> [Try it] Would you print every entry exactly as it appears?

[Dataset items]
----
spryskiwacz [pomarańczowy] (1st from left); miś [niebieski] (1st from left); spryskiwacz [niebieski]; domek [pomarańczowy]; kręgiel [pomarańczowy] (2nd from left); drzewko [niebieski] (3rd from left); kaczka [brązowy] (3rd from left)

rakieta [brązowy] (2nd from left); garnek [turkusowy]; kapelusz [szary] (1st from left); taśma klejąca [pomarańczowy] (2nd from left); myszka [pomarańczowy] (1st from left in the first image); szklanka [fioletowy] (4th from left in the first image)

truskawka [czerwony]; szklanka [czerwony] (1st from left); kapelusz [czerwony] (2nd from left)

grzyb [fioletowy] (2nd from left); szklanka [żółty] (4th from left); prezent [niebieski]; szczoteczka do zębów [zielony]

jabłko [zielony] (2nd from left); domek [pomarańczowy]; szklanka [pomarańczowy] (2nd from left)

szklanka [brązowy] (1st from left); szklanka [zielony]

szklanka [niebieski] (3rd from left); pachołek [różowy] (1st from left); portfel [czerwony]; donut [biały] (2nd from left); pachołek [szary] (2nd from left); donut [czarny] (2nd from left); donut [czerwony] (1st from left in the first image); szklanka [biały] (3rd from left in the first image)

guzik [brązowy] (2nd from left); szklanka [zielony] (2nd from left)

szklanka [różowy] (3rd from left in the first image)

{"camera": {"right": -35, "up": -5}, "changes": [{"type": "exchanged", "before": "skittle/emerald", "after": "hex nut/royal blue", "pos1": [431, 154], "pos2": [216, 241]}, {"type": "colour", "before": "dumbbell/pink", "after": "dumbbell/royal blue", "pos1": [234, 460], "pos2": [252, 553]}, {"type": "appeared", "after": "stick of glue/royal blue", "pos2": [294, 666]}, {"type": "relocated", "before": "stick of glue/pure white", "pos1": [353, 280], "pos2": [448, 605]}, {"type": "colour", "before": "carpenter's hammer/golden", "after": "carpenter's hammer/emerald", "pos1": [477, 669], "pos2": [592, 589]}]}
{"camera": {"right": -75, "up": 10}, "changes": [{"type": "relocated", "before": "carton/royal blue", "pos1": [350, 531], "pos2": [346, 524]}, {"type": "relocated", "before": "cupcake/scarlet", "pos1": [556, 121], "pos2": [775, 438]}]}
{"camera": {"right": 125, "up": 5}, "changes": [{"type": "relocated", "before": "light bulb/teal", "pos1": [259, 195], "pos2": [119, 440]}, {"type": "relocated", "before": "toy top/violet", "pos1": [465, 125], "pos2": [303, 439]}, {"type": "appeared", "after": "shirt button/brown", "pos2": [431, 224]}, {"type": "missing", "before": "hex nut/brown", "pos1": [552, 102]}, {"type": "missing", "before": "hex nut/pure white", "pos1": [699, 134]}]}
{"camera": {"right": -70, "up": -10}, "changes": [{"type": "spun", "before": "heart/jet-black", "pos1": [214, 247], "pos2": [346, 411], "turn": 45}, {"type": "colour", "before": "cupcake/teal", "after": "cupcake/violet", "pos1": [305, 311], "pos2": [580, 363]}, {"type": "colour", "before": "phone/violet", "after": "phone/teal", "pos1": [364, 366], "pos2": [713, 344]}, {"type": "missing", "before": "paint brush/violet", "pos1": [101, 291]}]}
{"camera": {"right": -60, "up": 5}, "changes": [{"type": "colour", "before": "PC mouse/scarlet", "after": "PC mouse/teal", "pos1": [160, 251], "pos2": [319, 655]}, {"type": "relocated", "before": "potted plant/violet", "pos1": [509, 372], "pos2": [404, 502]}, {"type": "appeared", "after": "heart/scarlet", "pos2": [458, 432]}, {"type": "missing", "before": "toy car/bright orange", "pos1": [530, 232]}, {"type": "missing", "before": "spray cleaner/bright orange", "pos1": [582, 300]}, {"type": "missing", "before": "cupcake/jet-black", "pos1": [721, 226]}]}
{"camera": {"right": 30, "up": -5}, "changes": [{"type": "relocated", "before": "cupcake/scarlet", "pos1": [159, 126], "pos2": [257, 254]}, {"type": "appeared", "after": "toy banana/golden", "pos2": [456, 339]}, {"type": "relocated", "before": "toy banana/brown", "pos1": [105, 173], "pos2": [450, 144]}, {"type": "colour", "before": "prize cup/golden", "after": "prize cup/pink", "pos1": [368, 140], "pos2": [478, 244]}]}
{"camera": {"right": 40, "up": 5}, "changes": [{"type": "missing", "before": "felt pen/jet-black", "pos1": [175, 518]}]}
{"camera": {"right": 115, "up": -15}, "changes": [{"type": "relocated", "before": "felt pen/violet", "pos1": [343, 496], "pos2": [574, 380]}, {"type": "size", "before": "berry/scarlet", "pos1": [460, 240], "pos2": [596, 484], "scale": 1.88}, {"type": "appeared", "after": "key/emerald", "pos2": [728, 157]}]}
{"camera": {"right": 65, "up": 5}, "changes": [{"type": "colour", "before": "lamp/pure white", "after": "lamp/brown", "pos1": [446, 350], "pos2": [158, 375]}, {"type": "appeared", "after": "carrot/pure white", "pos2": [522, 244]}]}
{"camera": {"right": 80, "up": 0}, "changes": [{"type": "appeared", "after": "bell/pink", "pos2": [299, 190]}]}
----
> [Completed task]
spryskiwacz [pomarańczowy] (1st from left); miś [niebieski] (1st from left); spryskiwacz [niebieski]; domek [pomarańczowy]; kręgiel [pomarańczowy] (2nd from left); drzewko [niebieski] (3rd from left); kaczka [brązowy] (3rd from left)

rakieta [brązowy] (2nd from left); garnek [turkusowy]; kapelusz [szary] (1st from left); taśma klejąca [pomarańczowy] (2nd from left); myszka [pomarańczowy] (1st from left in the first image); szklanka [fioletowy] (4th from left in the first image)

truskawka [czerwony]; szklanka [czerwony] (1st from left); kapelusz [czerwony] (2nd from left)

grzyb [fioletowy] (2nd from left); szklanka [żółty] (4th from left); prezent [niebieski]; szczoteczka do zębów [zielony]

jabłko [zielony] (2nd from left); domek [pomarańczowy]; szklanka [pomarańczowy] (2nd from left)

szklanka [brązowy] (1st from left); szklanka [zielony]

szklanka [niebieski] (3rd from left); pachołek [różowy] (1st from left); portfel [czerwony]; donut [biały] (2nd from left); pachołek [szary] (2nd from left); donut [czarny] (2nd from left); donut [czerwony] (1st from left in the first image); szklanka [biały] (3rd from left in the first image)

guzik [brązowy] (2nd from left); szklanka [zielony] (2nd from left)

szklanka [różowy] (3rd from left in the first image)

{"camera": {"right": -35, "up": -5}, "changes": [{"type": "exchanged", "before": "skittle/emerald", "after": "hex nut/royal blue", "pos1": [431, 154], "pos2": [216, 241]}, {"type": "colour", "before": "dumbbell/pink", "after": "dumbbell/royal blue", "pos1": [234, 460], "pos2": [252, 553]}, {"type": "appeared", "after": "stick of glue/royal blue", "pos2": [294, 666]}, {"type": "relocated", "before": "stick of glue/pure white", "pos1": [353, 280], "pos2": [448, 605]}, {"type": "colour", "before": "carpenter's hammer/golden", "after": "carpenter's hammer/emerald", "pos1": [477, 669], "pos2": [592, 589]}]}
{"camera": {"right": -75, "up": 10}, "changes": [{"type": "relocated", "before": "carton/royal blue", "pos1": [350, 531], "pos2": [346, 524]}, {"type": "relocated", "before": "cupcake/scarlet", "pos1": [556, 121], "pos2": [775, 438]}]}
{"camera": {"right": 125, "up": 5}, "changes": [{"type": "relocated", "before": "light bulb/teal", "pos1": [259, 195], "pos2": [119, 440]}, {"type": "relocated", "before": "toy top/violet", "pos1": [465, 125], "pos2": [303, 439]}, {"type": "appeared", "after": "shirt button/brown", "pos2": [431, 224]}, {"type": "missing", "before": "hex nut/brown", "pos1": [552, 102]}, {"type": "missing", "before": "hex nut/pure white", "pos1": [699, 134]}]}
{"camera": {"right": -70, "up": -10}, "changes": [{"type": "spun", "before": "heart/jet-black", "pos1": [214, 247], "pos2": [346, 411], "turn": 45}, {"type": "colour", "before": "cupcake/teal", "after": "cupcake/violet", "pos1": [305, 311], "pos2": [580, 363]}, {"type": "colour", "before": "phone/violet", "after": "phone/teal", "pos1": [364, 366], "pos2": [713, 344]}, {"type": "missing", "before": "paint brush/violet", "pos1": [101, 291]}]}
{"camera": {"right": -60, "up": 5}, "changes": [{"type": "colour", "before": "PC mouse/scarlet", "after": "PC mouse/teal", "pos1": [160, 251], "pos2": [319, 655]}, {"type": "relocated", "before": "potted plant/violet", "pos1": [509, 372], "pos2": [404, 502]}, {"type": "appeared", "after": "heart/scarlet", "pos2": [458, 432]}, {"type": "missing", "before": "toy car/bright orange", "pos1": [530, 232]}, {"type": "missing", "before": "spray cleaner/bright orange", "pos1": [582, 300]}, {"type": "missing", "before": "cupcake/jet-black", "pos1": [721, 226]}]}
{"camera": {"right": 30, "up": -5}, "changes": [{"type": "relocated", "before": "cupcake/scarlet", "pos1": [159, 126], "pos2": [257, 254]}, {"type": "appeared", "after": "toy banana/golden", "pos2": [456, 339]}, {"type": "relocated", "before": "toy banana/brown", "pos1": [105, 173], "pos2": [450, 144]}, {"type": "colour", "before": "prize cup/golden", "after": "prize cup/pink", "pos1": [368, 140], "pos2": [478, 244]}]}
{"camera": {"right": 40, "up": 5}, "changes": [{"type": "missing", "before": "felt pen/jet-black", "pos1": [175, 518]}]}
{"camera": {"right": 115, "up": -15}, "changes": [{"type": "relocated", "before": "felt pen/violet", "pos1": [343, 496], "pos2": [574, 380]}, {"type": "size", "before": "berry/scarlet", "pos1": [460, 240], "pos2": [596, 484], "scale": 1.88}, {"type": "appeared", "after": "key/emerald", "pos2": [728, 157]}]}
{"camera": {"right": 65, "up": 5}, "changes": [{"type": "colour", "before": "lamp/pure white", "after": "lamp/brown", "pos1": [446, 350], "pos2": [158, 375]}, {"type": "appeared", "after": "carrot/pure white", "pos2": [522, 244]}]}
{"camera": {"right": 80, "up": 0}, "changes": [{"type": "appeared", "after": "bell/pink", "pos2": [299, 190]}]}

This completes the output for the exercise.